• _Work instructions_
All lines in the material below that hold "book" should be found and copied.
Segment Start: Data for the task
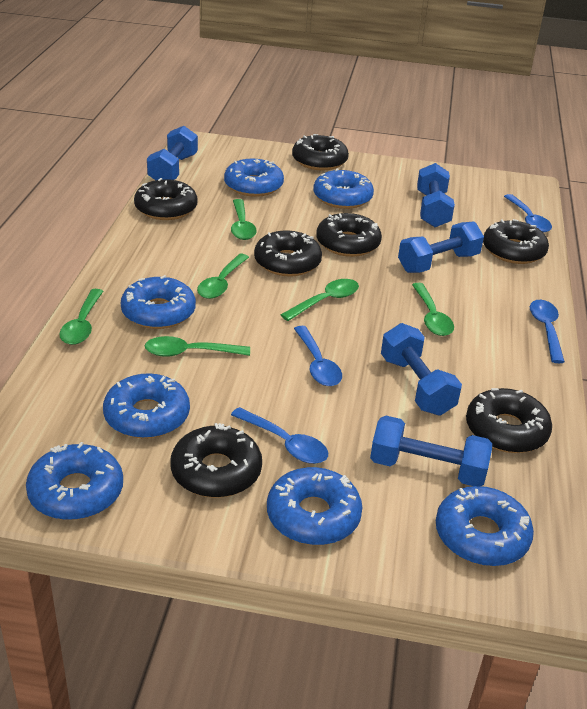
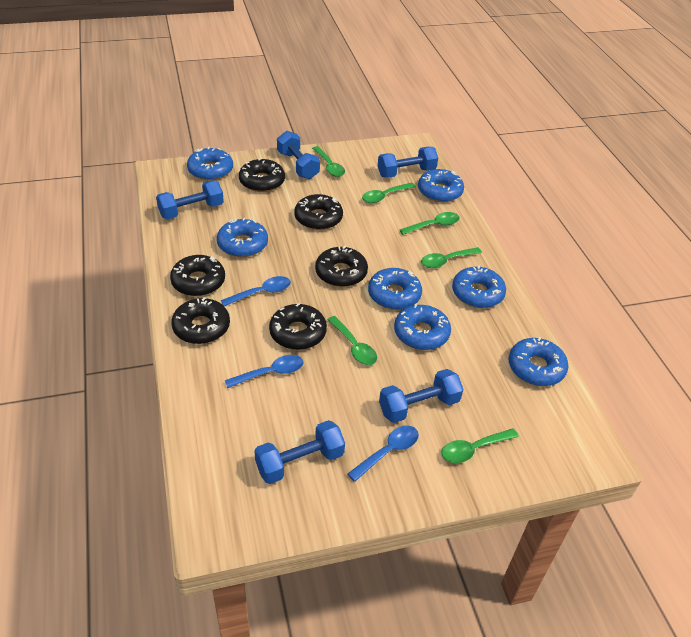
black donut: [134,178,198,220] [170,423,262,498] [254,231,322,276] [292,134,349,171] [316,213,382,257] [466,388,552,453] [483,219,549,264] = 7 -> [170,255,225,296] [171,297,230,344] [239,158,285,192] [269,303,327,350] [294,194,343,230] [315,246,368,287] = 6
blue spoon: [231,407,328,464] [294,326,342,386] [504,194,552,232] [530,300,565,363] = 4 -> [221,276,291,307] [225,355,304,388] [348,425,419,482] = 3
Segment End: Data for the task
Segment Start: Data for the task
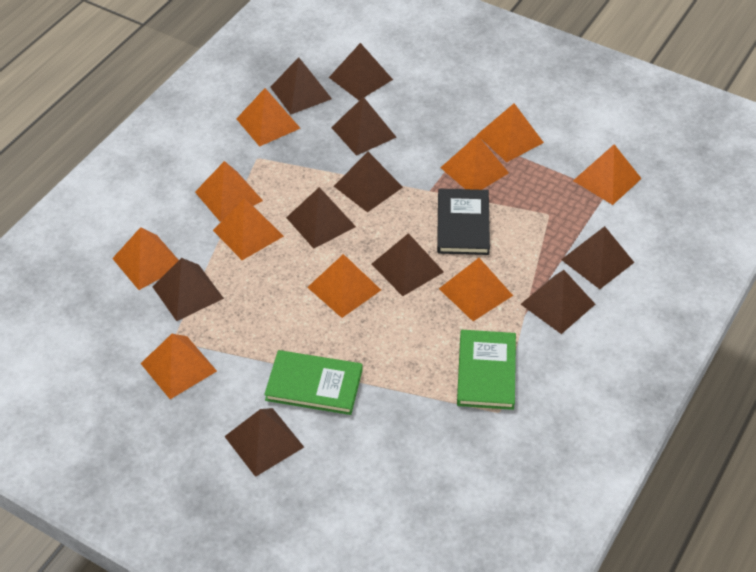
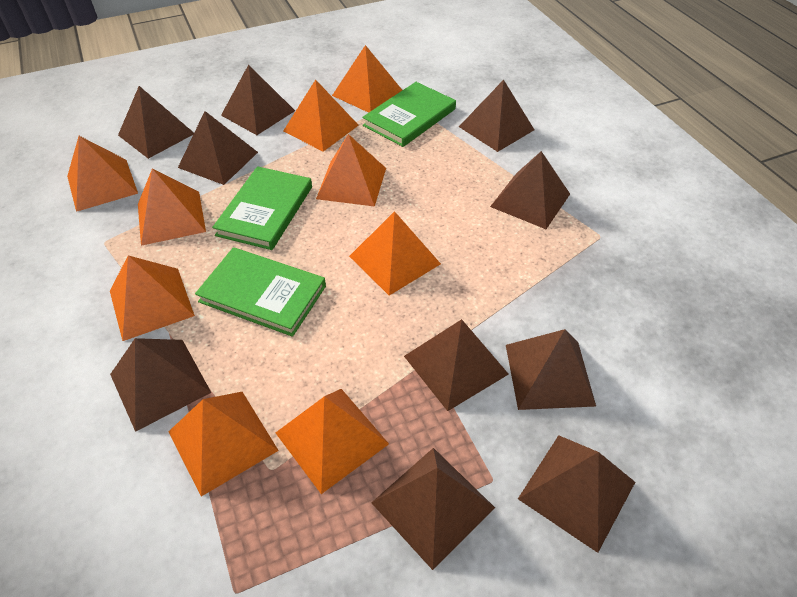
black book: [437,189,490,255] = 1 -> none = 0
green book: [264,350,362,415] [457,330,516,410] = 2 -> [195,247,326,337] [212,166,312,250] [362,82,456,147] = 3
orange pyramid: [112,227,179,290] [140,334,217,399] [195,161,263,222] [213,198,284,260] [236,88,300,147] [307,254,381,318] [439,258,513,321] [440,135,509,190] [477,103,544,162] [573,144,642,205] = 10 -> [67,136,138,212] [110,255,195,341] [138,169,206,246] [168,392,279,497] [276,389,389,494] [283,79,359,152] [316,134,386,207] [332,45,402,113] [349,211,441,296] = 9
Segment End: Data for the task
• _Result of the exercise_
black book: [437,189,490,255] = 1 -> none = 0
green book: [264,350,362,415] [457,330,516,410] = 2 -> [195,247,326,337] [212,166,312,250] [362,82,456,147] = 3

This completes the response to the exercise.